_Description of the task:_ Return only that part of the material below which starts with the line containing "black scissors: 6 -> 5" and goes on through the line containing "yellow carrot: 0 -> 1", restated exactly.
*** Dataset excerpts
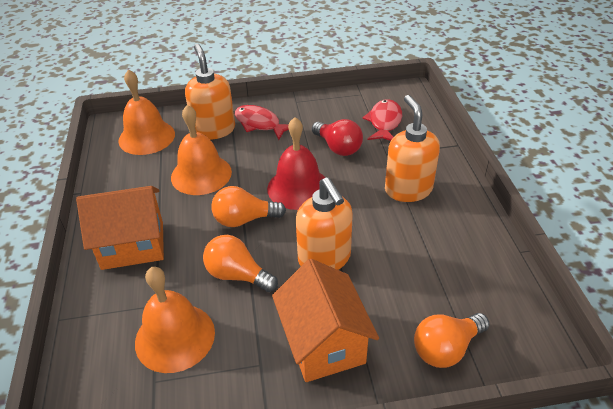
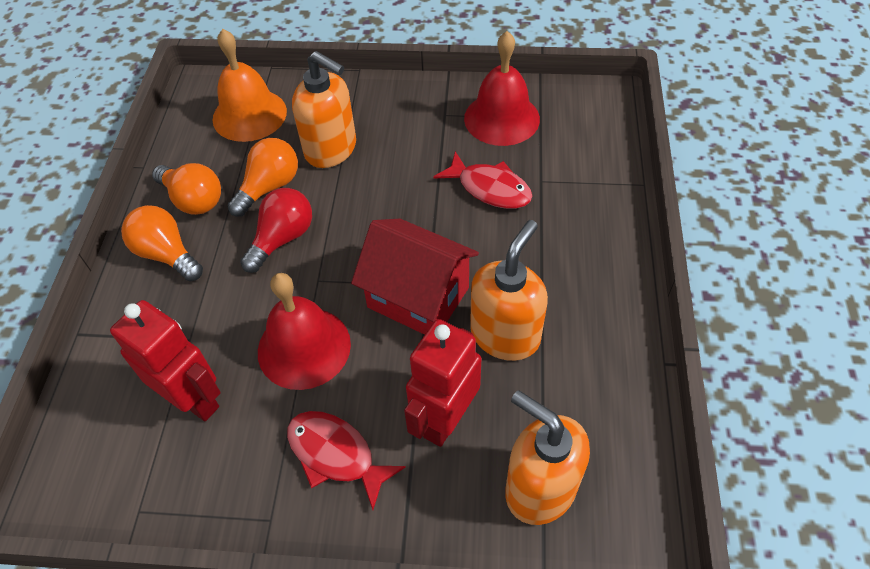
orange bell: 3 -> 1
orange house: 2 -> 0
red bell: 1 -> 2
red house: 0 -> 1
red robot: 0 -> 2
******
*** Dataset excerpts
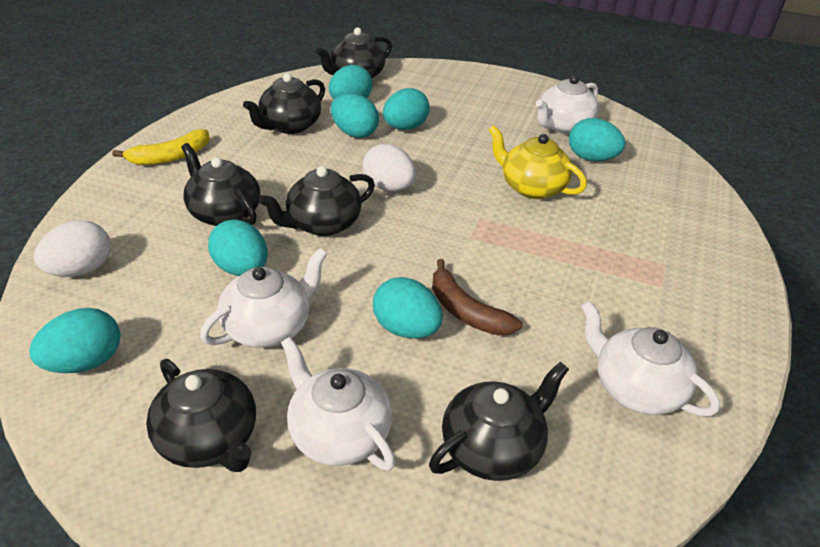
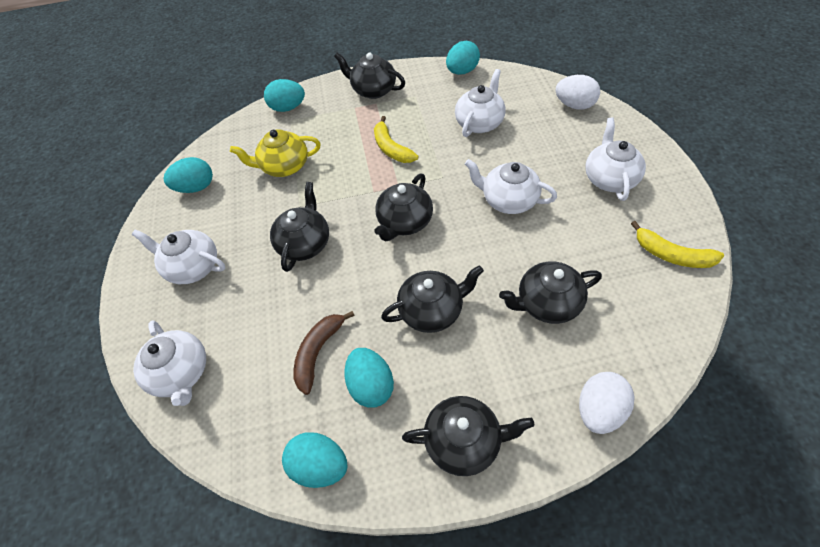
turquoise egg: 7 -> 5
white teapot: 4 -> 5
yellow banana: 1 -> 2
******
*** Dataset excerpts
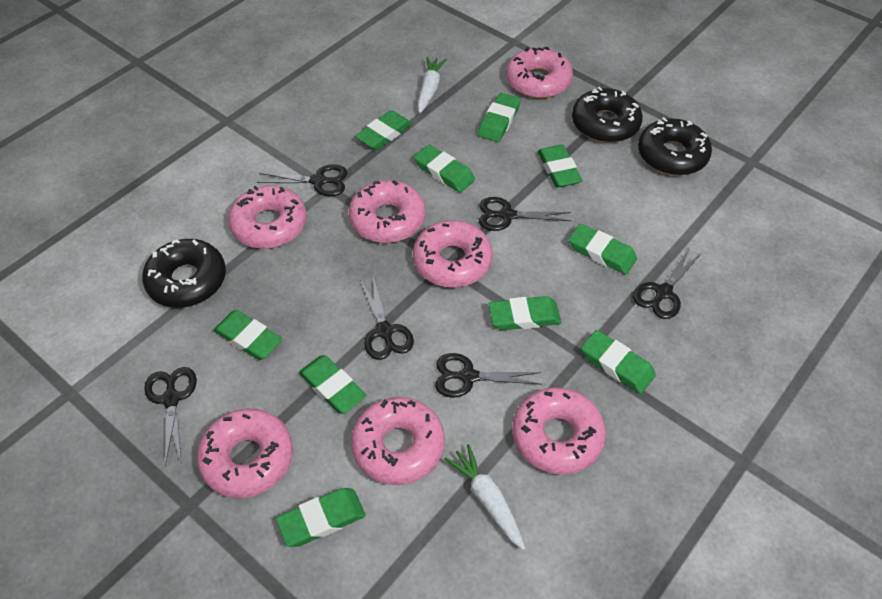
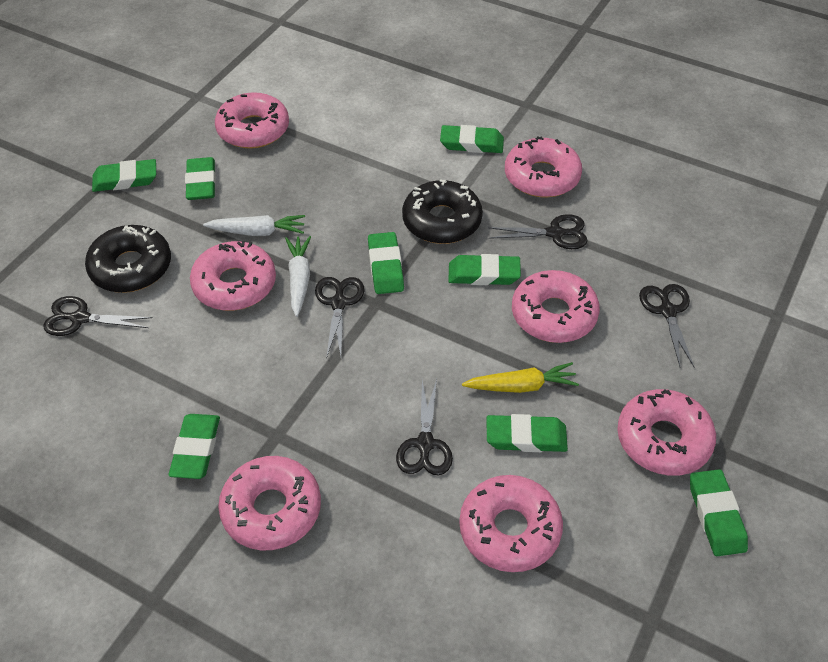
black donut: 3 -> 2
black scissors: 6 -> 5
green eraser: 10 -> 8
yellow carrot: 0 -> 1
******
_Answer for this exercise:_
black scissors: 6 -> 5
green eraser: 10 -> 8
yellow carrot: 0 -> 1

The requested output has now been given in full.